_Data for the task_.
__________________________________________________

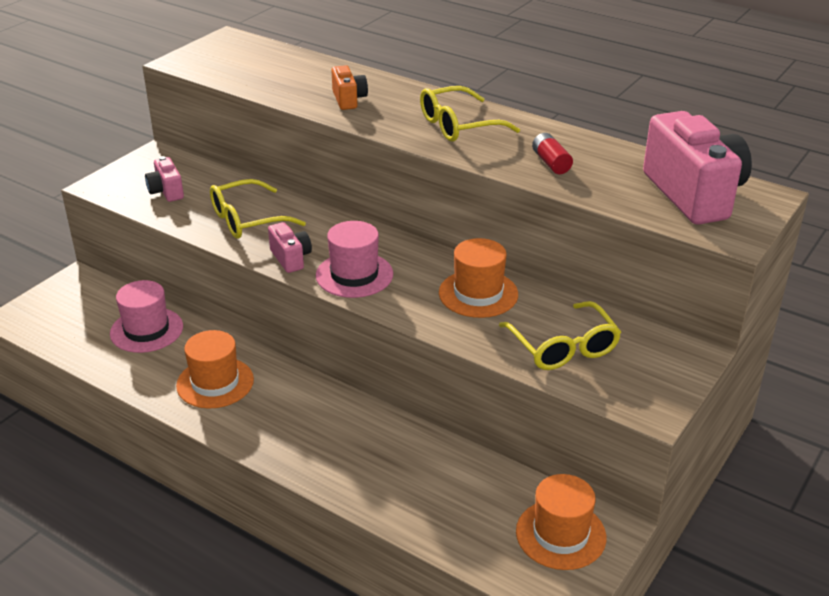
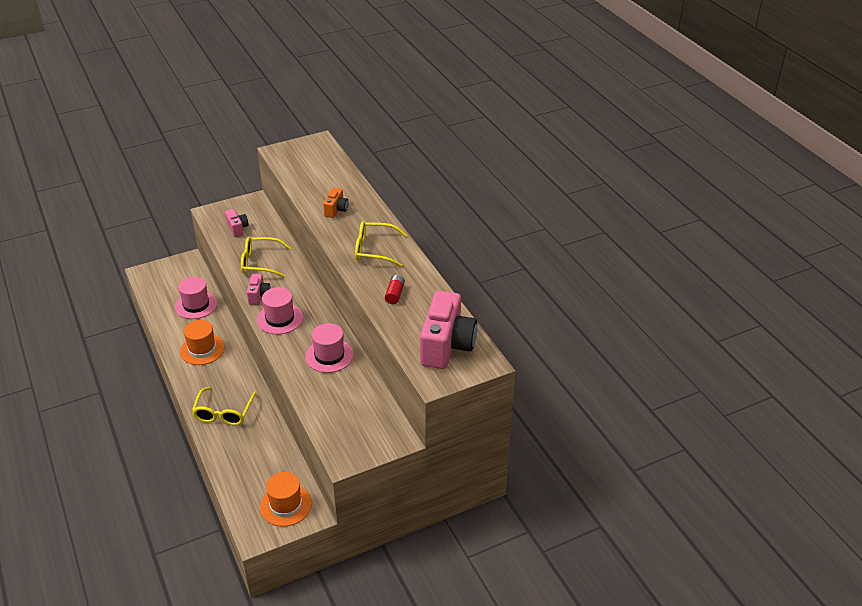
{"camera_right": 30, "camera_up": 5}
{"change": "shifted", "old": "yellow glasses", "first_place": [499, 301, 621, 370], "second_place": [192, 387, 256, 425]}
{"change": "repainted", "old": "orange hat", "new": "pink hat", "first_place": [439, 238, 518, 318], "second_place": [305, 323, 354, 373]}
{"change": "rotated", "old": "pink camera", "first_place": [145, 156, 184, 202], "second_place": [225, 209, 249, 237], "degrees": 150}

__________________________________________________

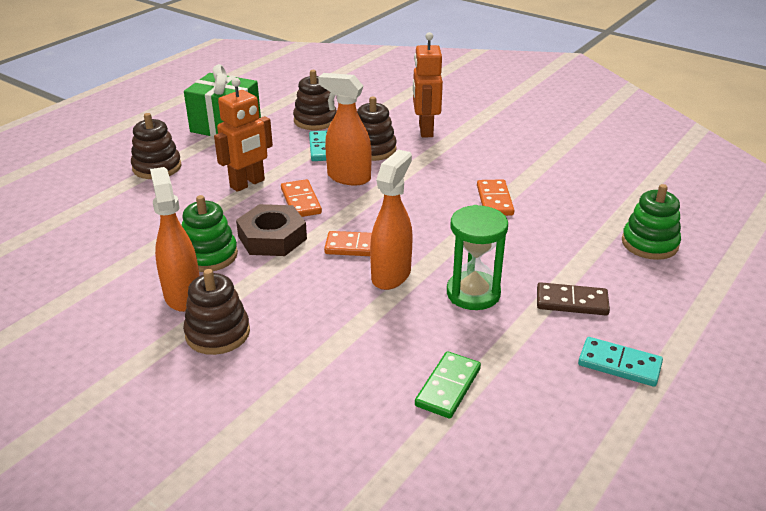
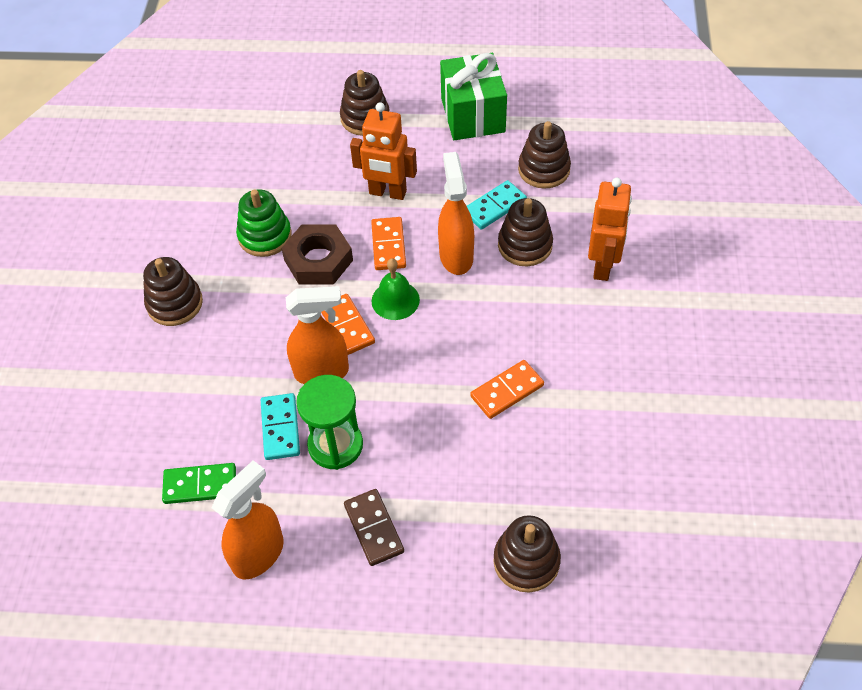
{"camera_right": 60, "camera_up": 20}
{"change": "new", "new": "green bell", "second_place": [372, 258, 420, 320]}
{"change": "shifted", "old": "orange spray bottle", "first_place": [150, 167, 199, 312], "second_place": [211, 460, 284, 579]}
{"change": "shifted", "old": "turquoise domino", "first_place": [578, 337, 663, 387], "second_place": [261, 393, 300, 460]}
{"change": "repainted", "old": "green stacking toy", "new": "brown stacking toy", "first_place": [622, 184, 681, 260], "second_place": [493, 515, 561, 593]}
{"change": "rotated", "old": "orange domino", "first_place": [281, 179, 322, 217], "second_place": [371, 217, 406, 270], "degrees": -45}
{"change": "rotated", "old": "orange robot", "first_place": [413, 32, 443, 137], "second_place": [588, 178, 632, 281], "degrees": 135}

__________________________________________________

_Assigned task_. Copy each line of the records above that carries the word "rotated".

_Output below_.
{"change": "rotated", "old": "pink camera", "first_place": [145, 156, 184, 202], "second_place": [225, 209, 249, 237], "degrees": 150}
{"change": "rotated", "old": "orange domino", "first_place": [281, 179, 322, 217], "second_place": [371, 217, 406, 270], "degrees": -45}
{"change": "rotated", "old": "orange robot", "first_place": [413, 32, 443, 137], "second_place": [588, 178, 632, 281], "degrees": 135}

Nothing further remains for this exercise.